Task brief:
Print the listing exactly, but only as far as the line containing "Someone took away the reading". The first line and that line are both included.

Entries shown:
______________________________

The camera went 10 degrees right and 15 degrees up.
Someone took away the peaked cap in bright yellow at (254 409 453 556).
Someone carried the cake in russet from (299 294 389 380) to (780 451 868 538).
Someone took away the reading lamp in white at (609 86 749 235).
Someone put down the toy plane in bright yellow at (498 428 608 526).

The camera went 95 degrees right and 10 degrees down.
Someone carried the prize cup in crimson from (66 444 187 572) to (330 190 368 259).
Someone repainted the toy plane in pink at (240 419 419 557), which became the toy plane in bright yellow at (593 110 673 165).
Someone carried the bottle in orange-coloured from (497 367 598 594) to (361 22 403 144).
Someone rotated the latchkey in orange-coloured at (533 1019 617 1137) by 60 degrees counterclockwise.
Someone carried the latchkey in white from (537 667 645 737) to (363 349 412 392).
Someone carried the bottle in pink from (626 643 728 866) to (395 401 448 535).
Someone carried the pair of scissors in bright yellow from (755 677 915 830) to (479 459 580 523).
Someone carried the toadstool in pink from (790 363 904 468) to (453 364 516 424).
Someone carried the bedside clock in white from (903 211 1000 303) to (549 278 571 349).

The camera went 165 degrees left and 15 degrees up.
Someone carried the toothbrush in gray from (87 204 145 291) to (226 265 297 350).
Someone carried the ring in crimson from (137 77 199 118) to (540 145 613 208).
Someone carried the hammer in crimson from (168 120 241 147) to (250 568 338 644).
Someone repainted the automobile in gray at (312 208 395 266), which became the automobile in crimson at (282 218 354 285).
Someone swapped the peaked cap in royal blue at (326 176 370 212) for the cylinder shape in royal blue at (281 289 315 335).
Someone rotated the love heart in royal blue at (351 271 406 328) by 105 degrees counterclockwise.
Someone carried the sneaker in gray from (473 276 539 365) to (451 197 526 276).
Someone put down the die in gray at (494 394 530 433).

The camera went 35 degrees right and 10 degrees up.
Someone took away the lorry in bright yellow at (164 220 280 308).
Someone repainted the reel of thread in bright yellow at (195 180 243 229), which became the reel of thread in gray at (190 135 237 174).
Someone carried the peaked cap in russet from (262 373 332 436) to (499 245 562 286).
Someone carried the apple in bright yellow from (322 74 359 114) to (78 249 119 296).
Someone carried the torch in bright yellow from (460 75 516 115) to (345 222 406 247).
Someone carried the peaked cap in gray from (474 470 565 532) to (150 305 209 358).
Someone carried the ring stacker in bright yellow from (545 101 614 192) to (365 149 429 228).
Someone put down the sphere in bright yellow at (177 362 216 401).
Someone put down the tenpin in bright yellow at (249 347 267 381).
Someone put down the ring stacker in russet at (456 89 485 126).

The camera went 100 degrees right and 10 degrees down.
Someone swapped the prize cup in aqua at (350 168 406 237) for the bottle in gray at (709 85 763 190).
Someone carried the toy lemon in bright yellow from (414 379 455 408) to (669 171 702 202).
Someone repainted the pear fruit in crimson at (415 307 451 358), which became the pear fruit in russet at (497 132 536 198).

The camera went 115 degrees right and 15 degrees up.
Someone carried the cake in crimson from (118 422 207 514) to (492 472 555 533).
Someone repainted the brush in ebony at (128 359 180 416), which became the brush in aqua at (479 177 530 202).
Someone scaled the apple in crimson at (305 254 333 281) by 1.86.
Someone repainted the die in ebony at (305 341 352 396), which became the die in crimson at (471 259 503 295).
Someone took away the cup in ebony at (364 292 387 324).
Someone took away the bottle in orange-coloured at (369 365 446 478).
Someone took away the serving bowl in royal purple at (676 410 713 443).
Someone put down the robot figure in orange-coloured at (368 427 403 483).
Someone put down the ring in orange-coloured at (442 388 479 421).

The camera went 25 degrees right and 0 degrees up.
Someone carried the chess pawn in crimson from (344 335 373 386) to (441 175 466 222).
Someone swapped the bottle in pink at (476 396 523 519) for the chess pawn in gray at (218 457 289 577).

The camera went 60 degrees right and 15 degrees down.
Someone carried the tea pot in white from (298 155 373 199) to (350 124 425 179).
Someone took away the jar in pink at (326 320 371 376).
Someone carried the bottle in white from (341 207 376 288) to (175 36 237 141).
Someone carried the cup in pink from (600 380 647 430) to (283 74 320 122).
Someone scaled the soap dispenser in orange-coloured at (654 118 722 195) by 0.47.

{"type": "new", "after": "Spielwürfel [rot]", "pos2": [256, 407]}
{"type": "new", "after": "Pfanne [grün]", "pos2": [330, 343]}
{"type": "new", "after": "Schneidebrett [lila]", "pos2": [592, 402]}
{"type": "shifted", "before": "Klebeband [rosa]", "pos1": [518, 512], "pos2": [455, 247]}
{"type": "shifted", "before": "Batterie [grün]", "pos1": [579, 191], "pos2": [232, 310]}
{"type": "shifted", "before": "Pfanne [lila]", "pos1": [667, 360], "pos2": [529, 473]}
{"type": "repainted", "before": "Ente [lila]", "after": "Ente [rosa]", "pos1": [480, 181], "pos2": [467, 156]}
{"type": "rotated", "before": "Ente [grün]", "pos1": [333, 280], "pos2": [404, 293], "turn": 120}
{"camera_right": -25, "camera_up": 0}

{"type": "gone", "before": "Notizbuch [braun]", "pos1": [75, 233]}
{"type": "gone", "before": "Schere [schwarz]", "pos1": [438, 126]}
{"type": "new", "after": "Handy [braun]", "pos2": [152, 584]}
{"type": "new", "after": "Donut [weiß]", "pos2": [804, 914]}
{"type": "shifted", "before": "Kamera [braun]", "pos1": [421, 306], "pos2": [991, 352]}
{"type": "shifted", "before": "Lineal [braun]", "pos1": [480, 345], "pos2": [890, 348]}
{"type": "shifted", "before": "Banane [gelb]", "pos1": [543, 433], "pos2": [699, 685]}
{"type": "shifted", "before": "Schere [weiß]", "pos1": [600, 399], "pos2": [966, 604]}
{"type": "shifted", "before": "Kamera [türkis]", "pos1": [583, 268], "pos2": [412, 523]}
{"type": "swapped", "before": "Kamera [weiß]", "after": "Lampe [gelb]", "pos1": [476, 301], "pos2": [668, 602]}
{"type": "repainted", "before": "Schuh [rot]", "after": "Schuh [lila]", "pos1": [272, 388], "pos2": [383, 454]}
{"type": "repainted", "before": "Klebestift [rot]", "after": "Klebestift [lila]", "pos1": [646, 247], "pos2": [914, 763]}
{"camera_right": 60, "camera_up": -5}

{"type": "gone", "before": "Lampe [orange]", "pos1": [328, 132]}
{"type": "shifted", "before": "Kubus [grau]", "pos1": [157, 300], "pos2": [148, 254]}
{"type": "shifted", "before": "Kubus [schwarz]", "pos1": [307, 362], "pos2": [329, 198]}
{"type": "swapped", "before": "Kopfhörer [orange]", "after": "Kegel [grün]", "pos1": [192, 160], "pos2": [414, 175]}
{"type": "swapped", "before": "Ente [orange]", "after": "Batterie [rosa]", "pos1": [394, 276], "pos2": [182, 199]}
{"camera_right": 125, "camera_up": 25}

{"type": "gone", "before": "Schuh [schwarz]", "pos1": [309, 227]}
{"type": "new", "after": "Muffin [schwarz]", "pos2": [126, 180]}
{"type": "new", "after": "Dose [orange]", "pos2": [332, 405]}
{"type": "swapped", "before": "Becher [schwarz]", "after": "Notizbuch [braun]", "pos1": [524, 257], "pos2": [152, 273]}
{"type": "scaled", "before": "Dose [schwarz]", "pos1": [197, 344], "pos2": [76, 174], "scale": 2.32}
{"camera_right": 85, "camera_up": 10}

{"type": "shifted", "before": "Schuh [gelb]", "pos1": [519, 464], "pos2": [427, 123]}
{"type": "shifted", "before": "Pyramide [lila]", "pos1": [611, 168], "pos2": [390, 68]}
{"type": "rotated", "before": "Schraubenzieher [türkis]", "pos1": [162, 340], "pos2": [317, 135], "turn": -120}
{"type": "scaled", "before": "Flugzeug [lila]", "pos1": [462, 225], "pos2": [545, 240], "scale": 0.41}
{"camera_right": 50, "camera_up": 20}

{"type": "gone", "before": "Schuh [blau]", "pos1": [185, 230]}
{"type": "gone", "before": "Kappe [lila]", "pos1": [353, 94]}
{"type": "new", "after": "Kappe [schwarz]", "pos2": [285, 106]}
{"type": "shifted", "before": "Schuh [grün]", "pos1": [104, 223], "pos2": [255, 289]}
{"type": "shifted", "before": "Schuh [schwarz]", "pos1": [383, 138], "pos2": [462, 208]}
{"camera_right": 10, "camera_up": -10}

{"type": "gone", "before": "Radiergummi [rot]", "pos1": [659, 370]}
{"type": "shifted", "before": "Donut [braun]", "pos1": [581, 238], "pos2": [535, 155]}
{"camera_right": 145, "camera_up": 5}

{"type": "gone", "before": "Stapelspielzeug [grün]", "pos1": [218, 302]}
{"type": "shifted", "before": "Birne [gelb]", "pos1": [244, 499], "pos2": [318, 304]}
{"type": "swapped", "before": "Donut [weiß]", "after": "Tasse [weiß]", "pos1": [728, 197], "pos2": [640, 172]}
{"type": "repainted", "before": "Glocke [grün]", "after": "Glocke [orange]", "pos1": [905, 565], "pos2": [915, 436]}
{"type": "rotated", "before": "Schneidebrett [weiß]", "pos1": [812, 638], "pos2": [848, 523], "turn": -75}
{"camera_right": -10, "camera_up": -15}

______________________________

Answer space:
The camera went 10 degrees right and 15 degrees up.
Someone took away the peaked cap in bright yellow at (254 409 453 556).
Someone carried the cake in russet from (299 294 389 380) to (780 451 868 538).
Someone took away the reading lamp in white at (609 86 749 235).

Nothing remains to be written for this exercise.